Segment Open

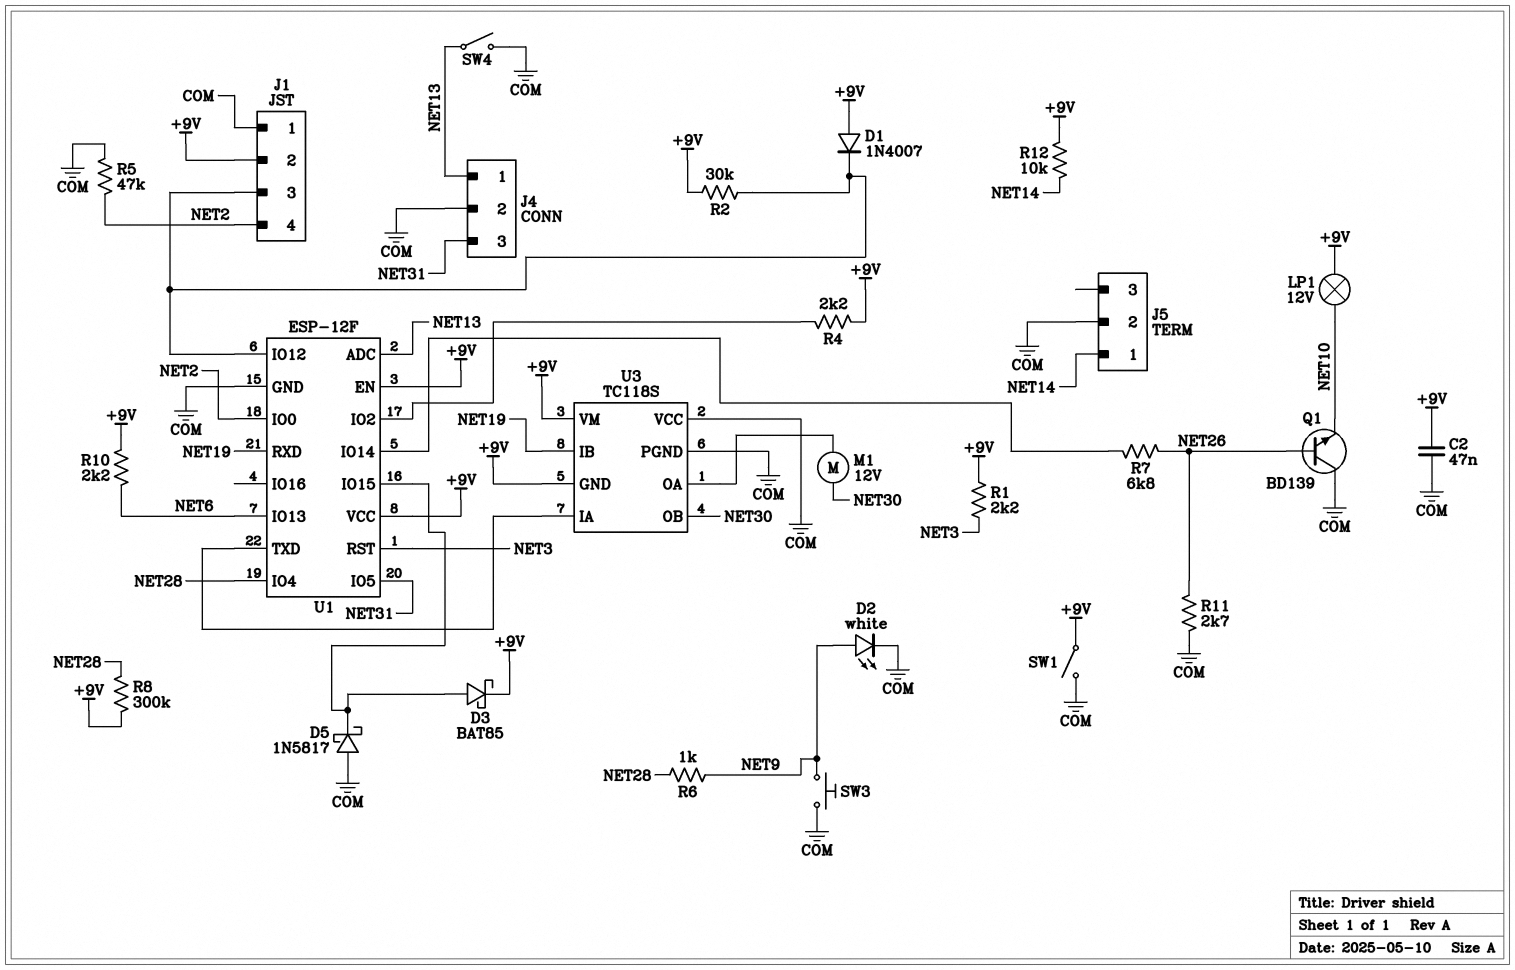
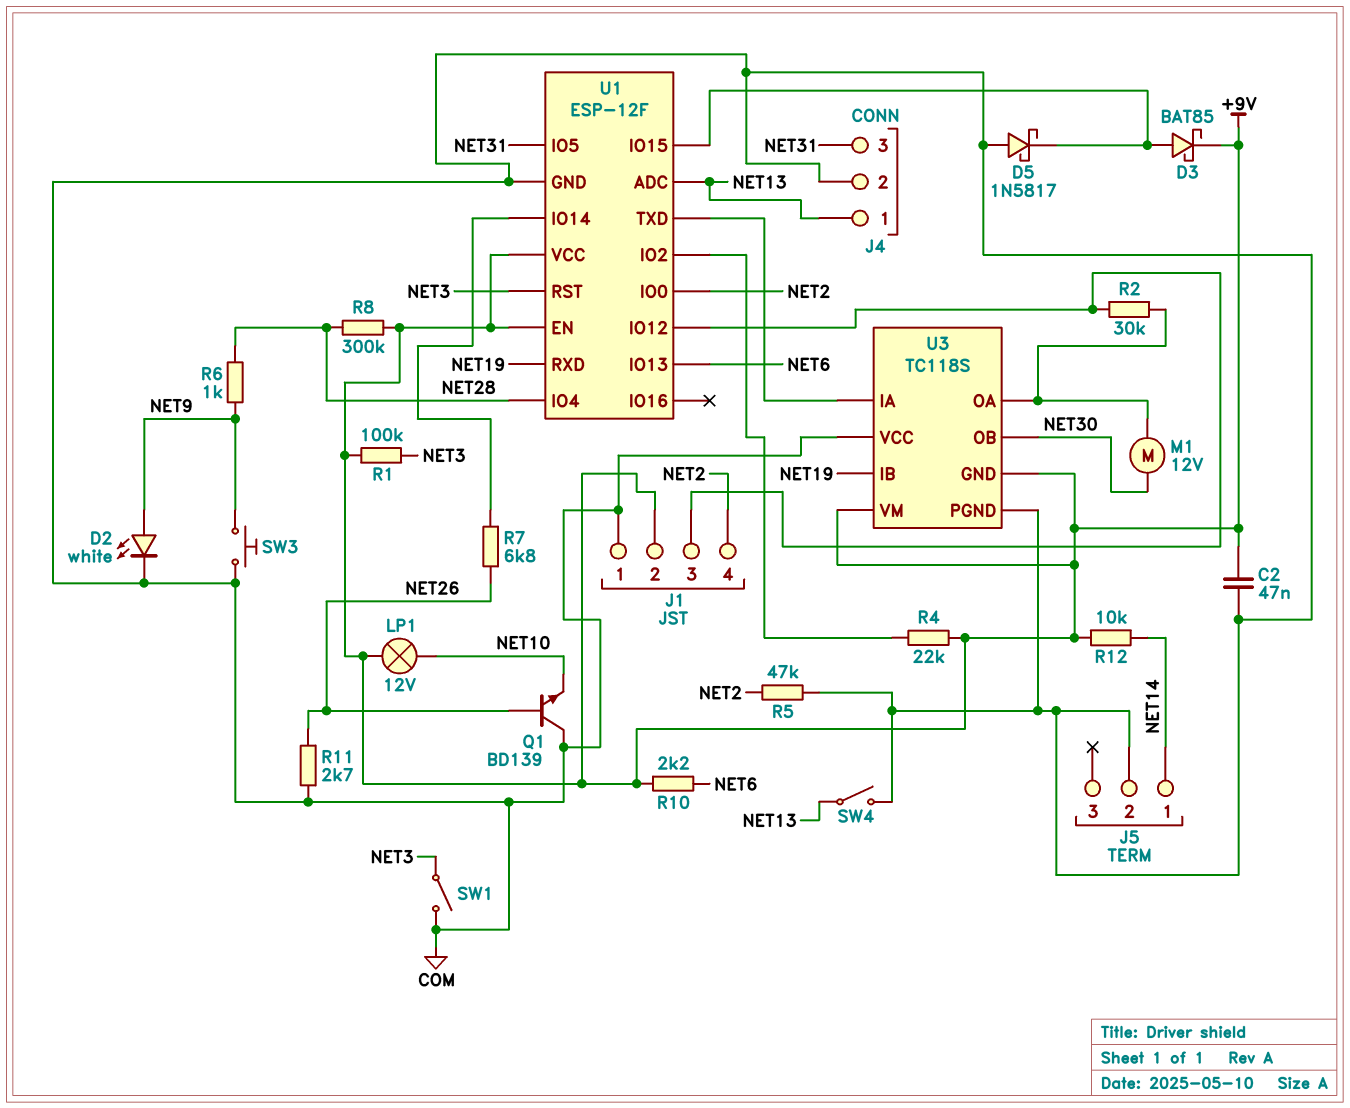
D1: diode 1N4007 (A +9V, K J1/3) -> none
R1: 2.2k (+9V, NET3) -> 100k (+9V, NET3)
R2: 30k (+9V, J1/3) -> 30k (J1/3, U3/OA)
R4: 2.2k (+9V, U1/IO2) -> 22k (+9V, U1/IO2)
SW1: switch (+9V, COM) -> switch (COM, NET3)

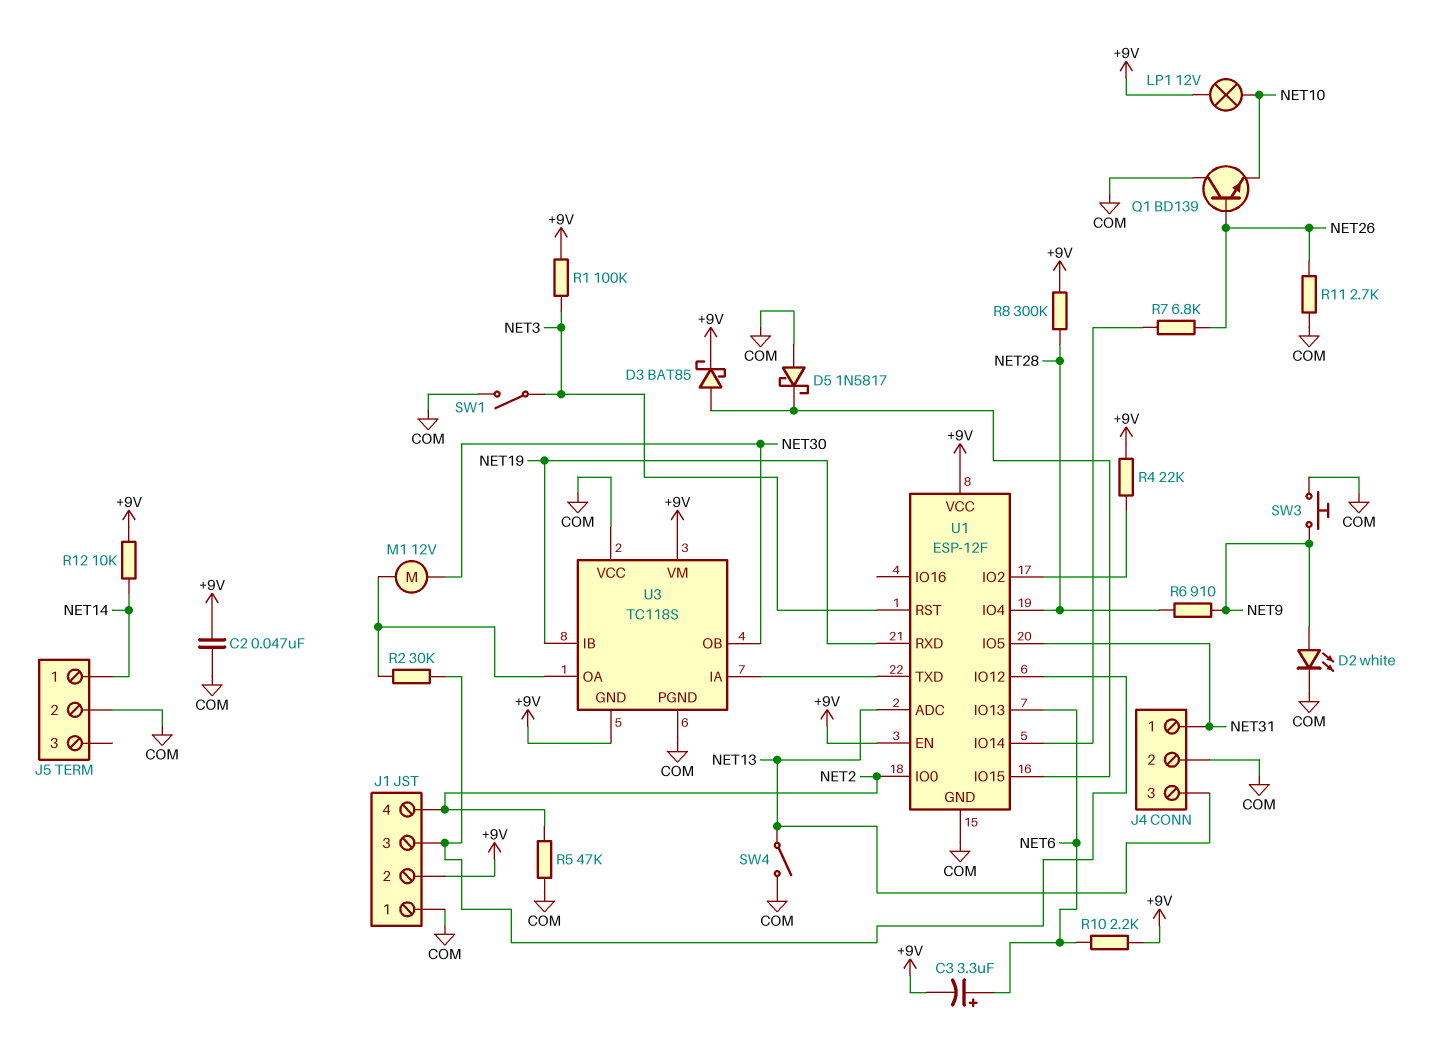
C3: none -> 3.3uF (plus NET6, minus +9V)
J4 pin 1: NET13 -> NET31
J4 pin 3: NET31 -> NET13
R6: 1k (NET9, NET28) -> 910 (NET9, NET28)

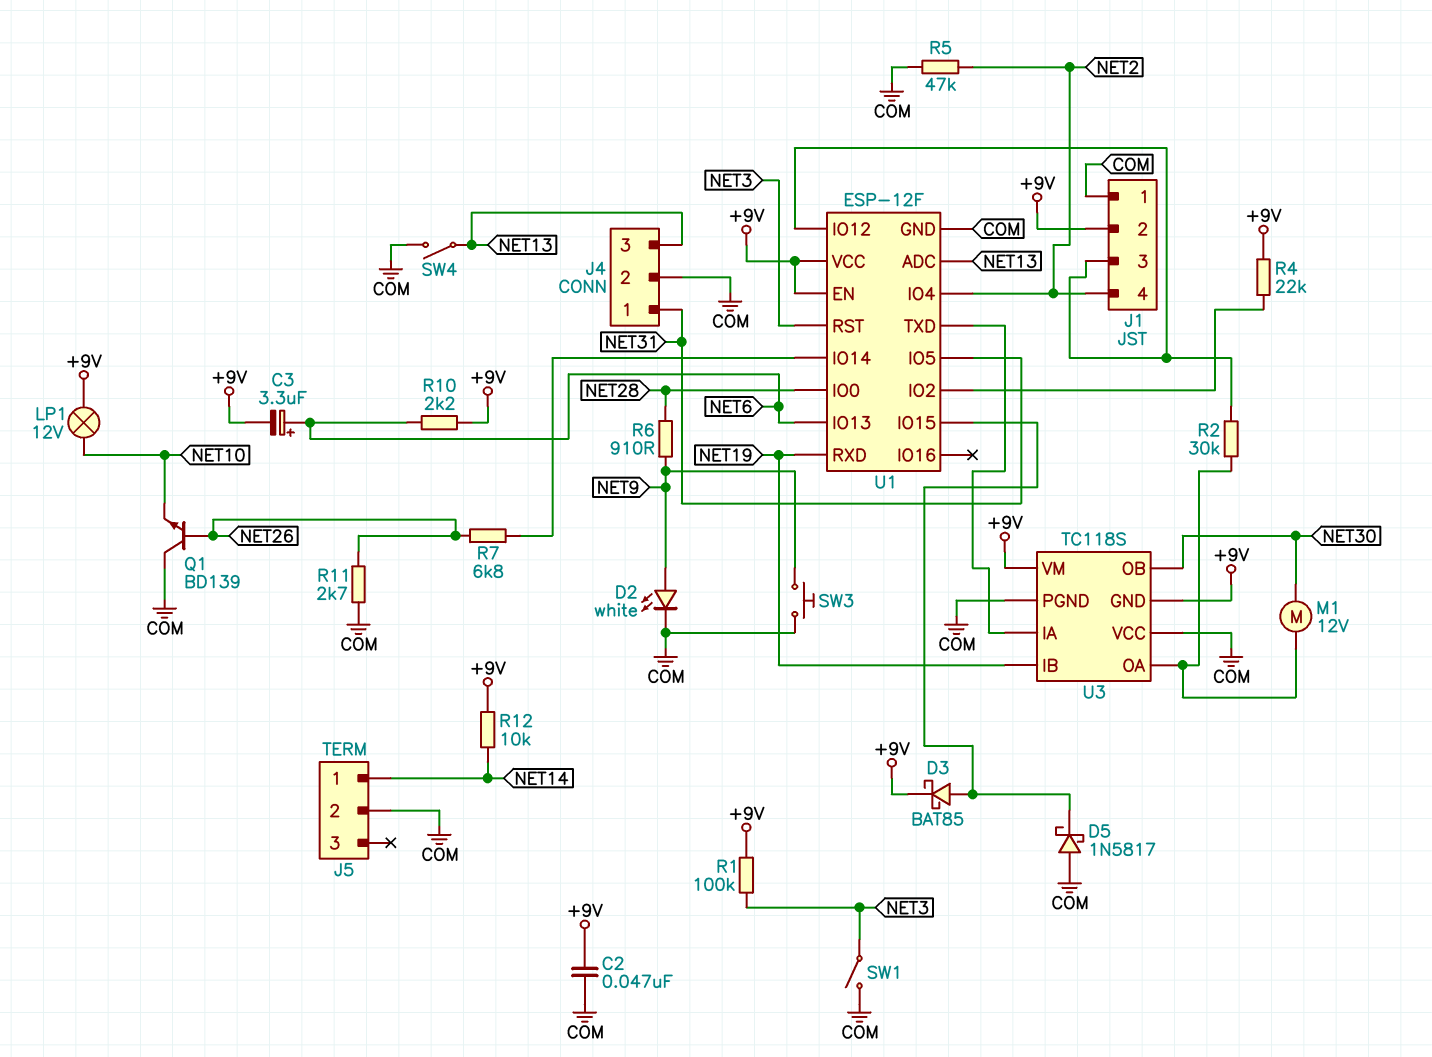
R8: 300k (+9V, NET28) -> none
U1 pin IO0: NET2 -> NET28
U1 pin IO4: NET28 -> NET2

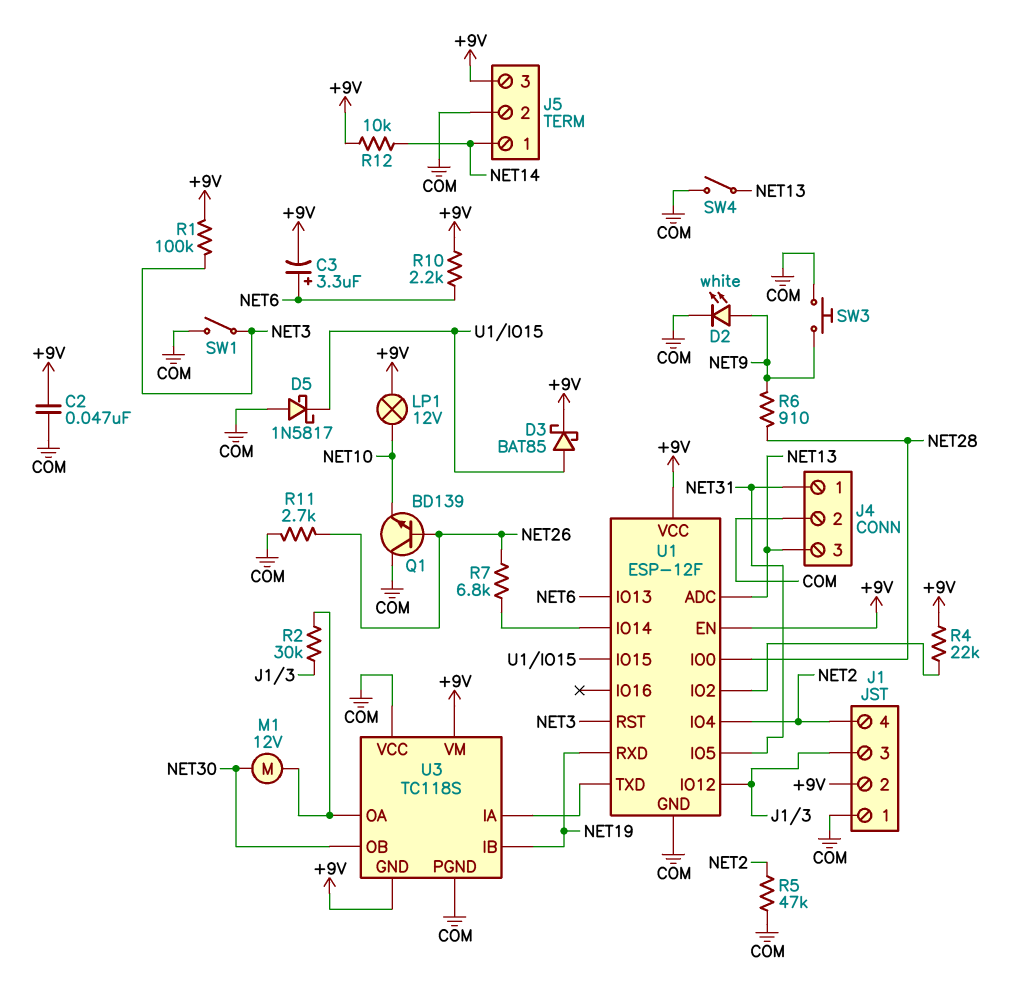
J5 pin 3: none -> +9V

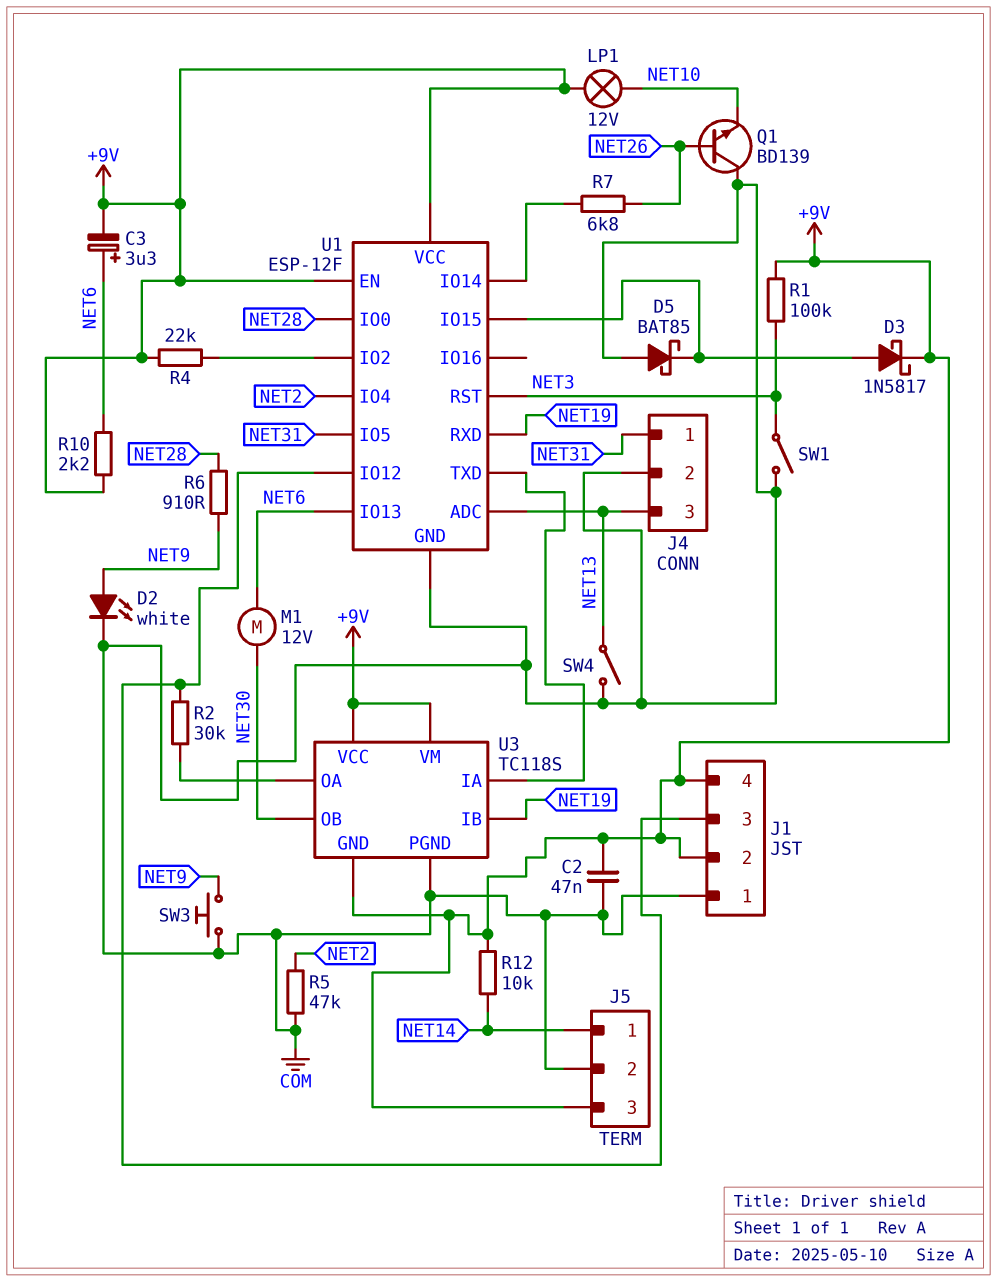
D3: schottky BAT85 (A U1/IO15, K +9V) -> schottky 1N5817 (A U1/IO15, K +9V)
D5: schottky 1N5817 (A COM, K U1/IO15) -> schottky BAT85 (A COM, K U1/IO15)
J1 pin 4: NET2 -> +9V
M1: motor 12V (NET30, U3/OA) -> motor 12V (NET6, NET30)
R11: 2.7k (COM, NET26) -> none
U3 pin VCC: COM -> +9V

Segment Closed

▶ _What to do_
Excluding pictures, copy exactly the lines from the line containing "J5 pin 3: none -> +9V" through the last line of the data, inclusive.

▶ _Exercise answer_
J5 pin 3: none -> +9V

D3: schottky BAT85 (A U1/IO15, K +9V) -> schottky 1N5817 (A U1/IO15, K +9V)
D5: schottky 1N5817 (A COM, K U1/IO15) -> schottky BAT85 (A COM, K U1/IO15)
J1 pin 4: NET2 -> +9V
M1: motor 12V (NET30, U3/OA) -> motor 12V (NET6, NET30)
R11: 2.7k (COM, NET26) -> none
U3 pin VCC: COM -> +9V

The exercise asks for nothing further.